▶ Directions for this task: List, from the lines below, each one with "cheese" in it.

▶ Scene edit records:
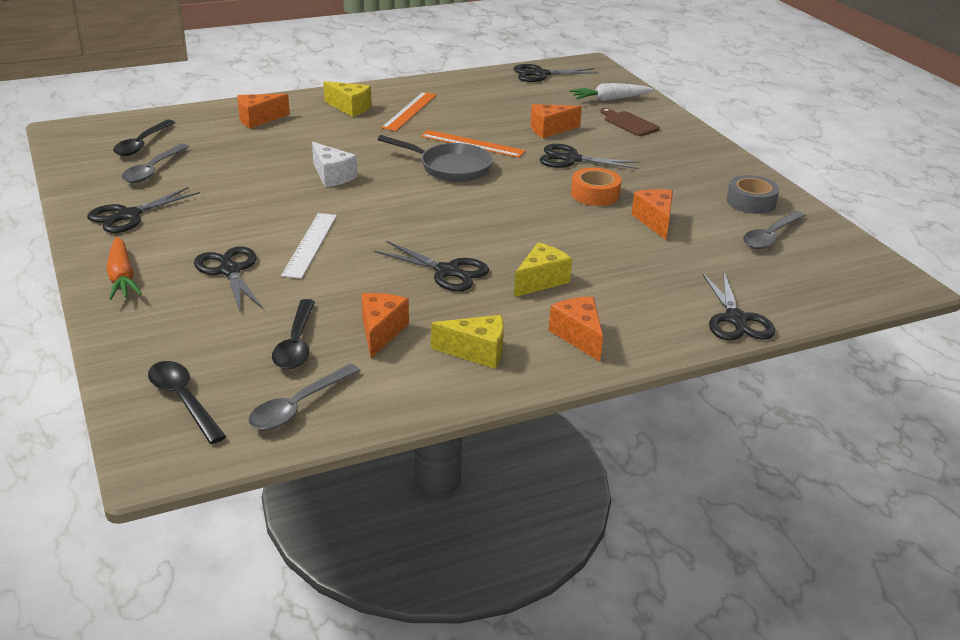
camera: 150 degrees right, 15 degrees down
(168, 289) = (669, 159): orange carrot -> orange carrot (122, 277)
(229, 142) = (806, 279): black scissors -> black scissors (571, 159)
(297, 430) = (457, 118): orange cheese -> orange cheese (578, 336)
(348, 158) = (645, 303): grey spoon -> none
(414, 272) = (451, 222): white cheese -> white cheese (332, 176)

▶ Solution to the exercise:
(297, 430) = (457, 118): orange cheese -> orange cheese (578, 336)
(414, 272) = (451, 222): white cheese -> white cheese (332, 176)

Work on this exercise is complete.